» THE TASK:
A word-for-word copy of the records below is needed, without the images.
------
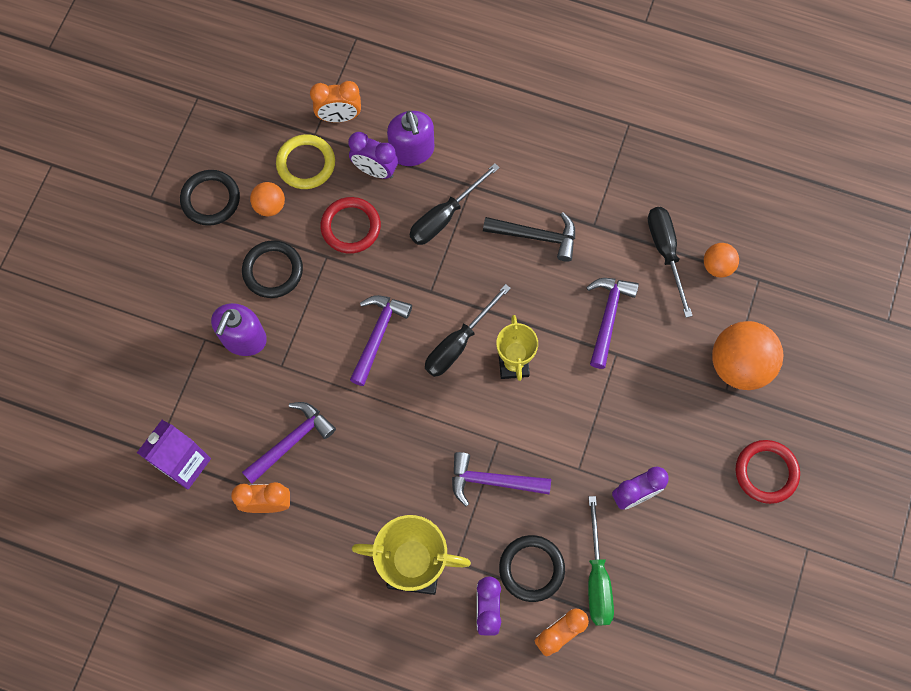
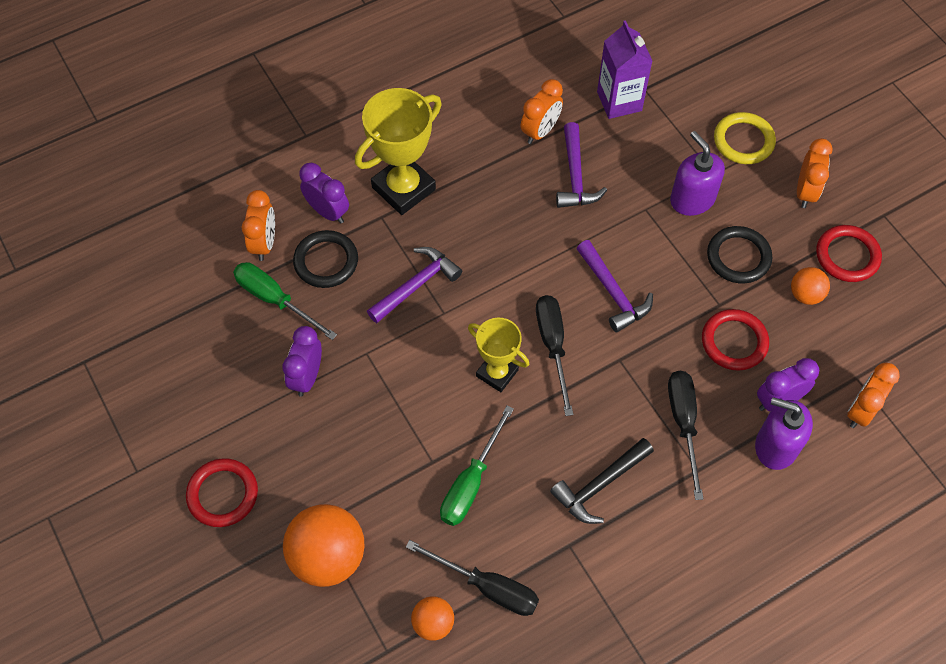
camera: 130 degrees right, 10 degrees down
(171, 263) = (805, 192): none -> orange clock
(210, 199) = (847, 256): black ring -> red ring
(306, 164) = (829, 350): yellow ring -> yellow ring (743, 141)
(608, 317) = (471, 482): purple hammer -> green screwdriver

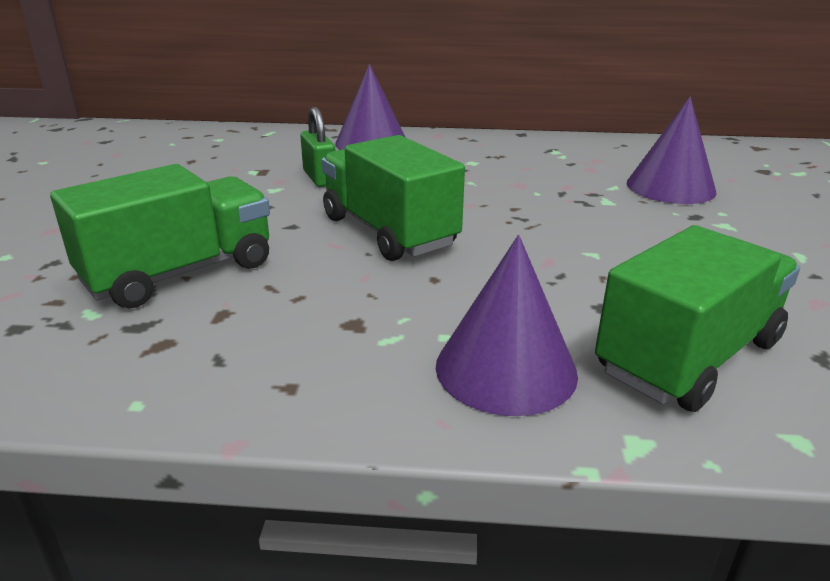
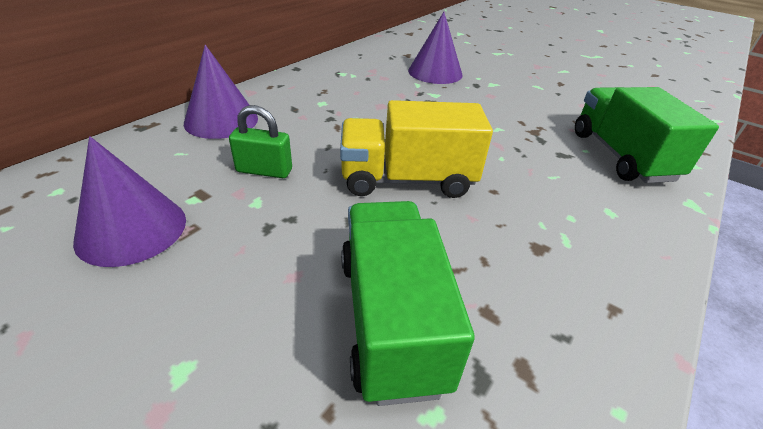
camera: 60 degrees left, 10 degrees up
(388, 232) = (407, 180): green truck -> yellow truck
(506, 369) = (617, 211): purple cone -> purple cone (131, 229)

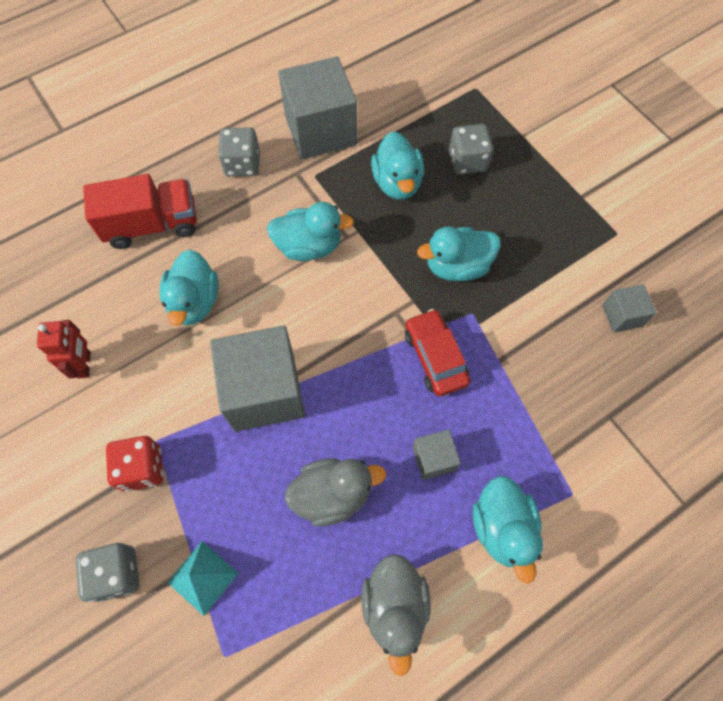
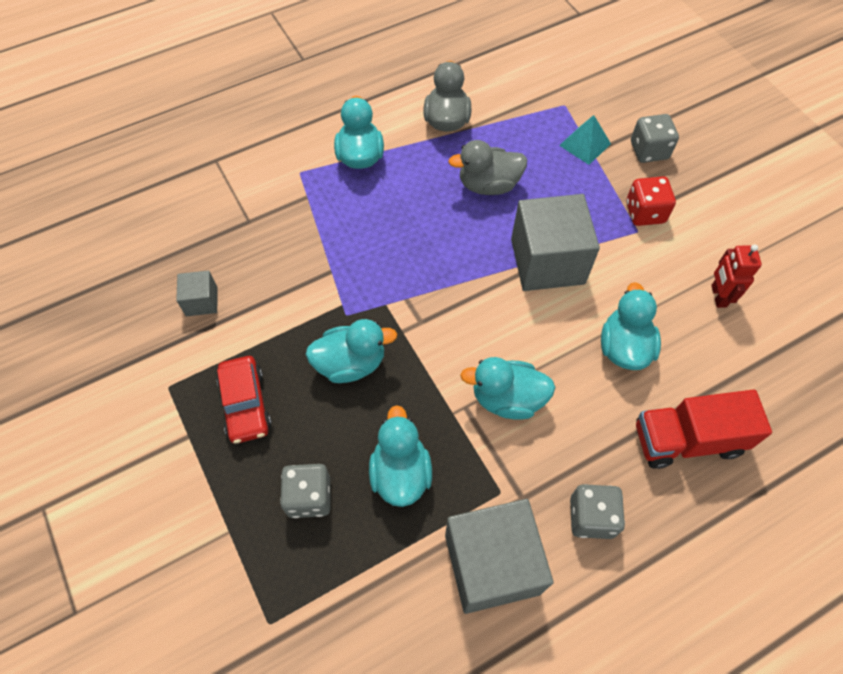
camera: 175 degrees left, 5 degrees down
(433, 459) = (404, 202): grey cube -> none
(435, 357) = (389, 278): red car -> red car (246, 404)

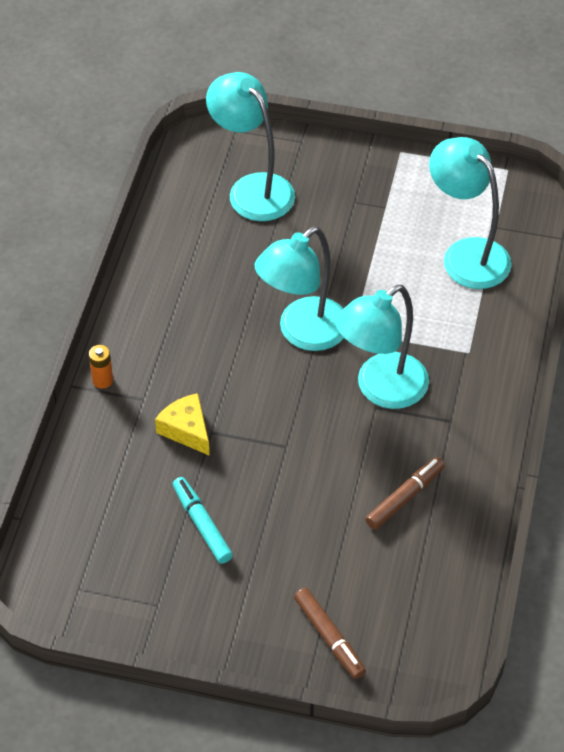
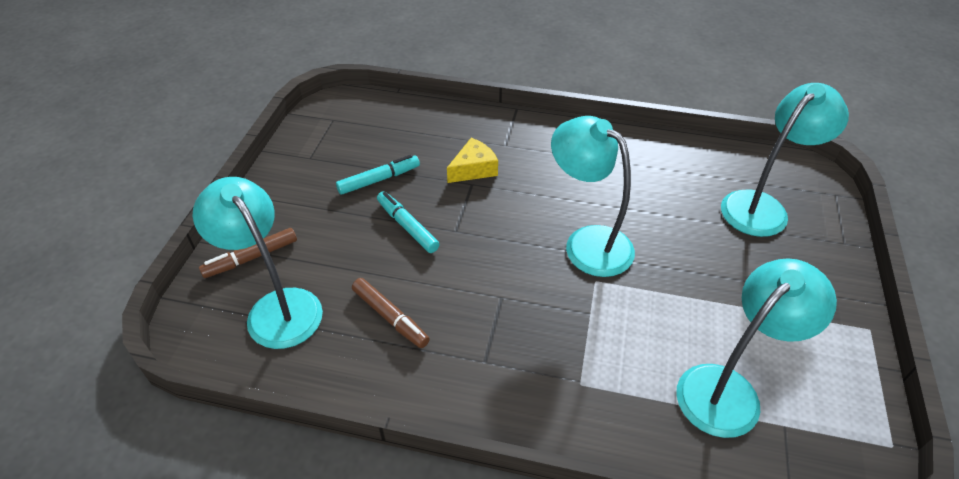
camera: 90 degrees right, 5 degrees down
(102, 380) = (522, 123): orange battery -> none
(280, 491) = (407, 226): none -> turquoise marker
(381, 389) = (523, 301): turquoise lamp -> turquoise lamp (277, 307)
------
» ANSWER:
camera: 130 degrees right, 10 degrees down
(171, 263) = (805, 192): none -> orange clock
(210, 199) = (847, 256): black ring -> red ring
(306, 164) = (829, 350): yellow ring -> yellow ring (743, 141)
(608, 317) = (471, 482): purple hammer -> green screwdriver

camera: 60 degrees left, 10 degrees up
(388, 232) = (407, 180): green truck -> yellow truck
(506, 369) = (617, 211): purple cone -> purple cone (131, 229)

camera: 175 degrees left, 5 degrees down
(433, 459) = (404, 202): grey cube -> none
(435, 357) = (389, 278): red car -> red car (246, 404)

camera: 90 degrees right, 5 degrees down
(102, 380) = (522, 123): orange battery -> none
(280, 491) = (407, 226): none -> turquoise marker
(381, 389) = (523, 301): turquoise lamp -> turquoise lamp (277, 307)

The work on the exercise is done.